▸ **Work task**
Write out only the tail of the records, beginning at the line containing "L1: none -> 47mH (GND, RESET)" and including the last line, exactly as written.

▸ **Input**
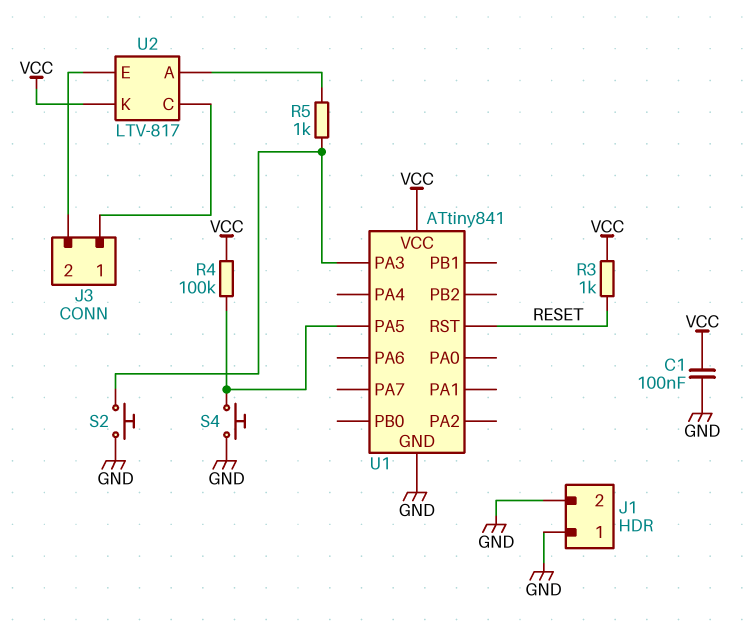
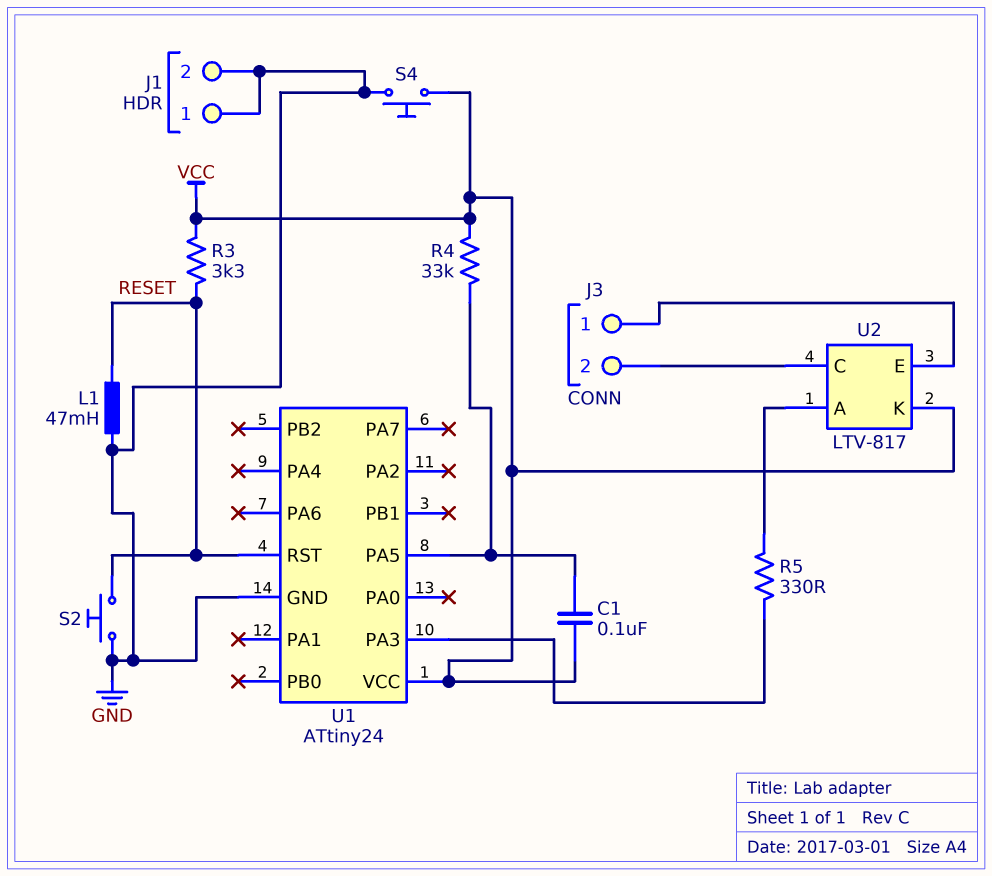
C1: 100nF (GND, VCC) -> 100nF (U1/PA5, VCC)
L1: none -> 47mH (GND, RESET)
R3: 1k (RESET, VCC) -> 3.3k (RESET, VCC)
R4: 100k (U1/PA5, VCC) -> 33k (U1/PA5, VCC)
R5: 1k (U1/PA3, U2/A) -> 330 (U1/PA3, U2/A)
S2: button (GND, U1/PA3) -> button (GND, RESET)
S4: button (GND, U1/PA5) -> button (GND, VCC)
U1: ATtiny841 -> ATtiny24
U2 pin C: J3/1 -> J3/2
U2 pin E: J3/2 -> J3/1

▸ **Response area**
L1: none -> 47mH (GND, RESET)
R3: 1k (RESET, VCC) -> 3.3k (RESET, VCC)
R4: 100k (U1/PA5, VCC) -> 33k (U1/PA5, VCC)
R5: 1k (U1/PA3, U2/A) -> 330 (U1/PA3, U2/A)
S2: button (GND, U1/PA3) -> button (GND, RESET)
S4: button (GND, U1/PA5) -> button (GND, VCC)
U1: ATtiny841 -> ATtiny24
U2 pin C: J3/1 -> J3/2
U2 pin E: J3/2 -> J3/1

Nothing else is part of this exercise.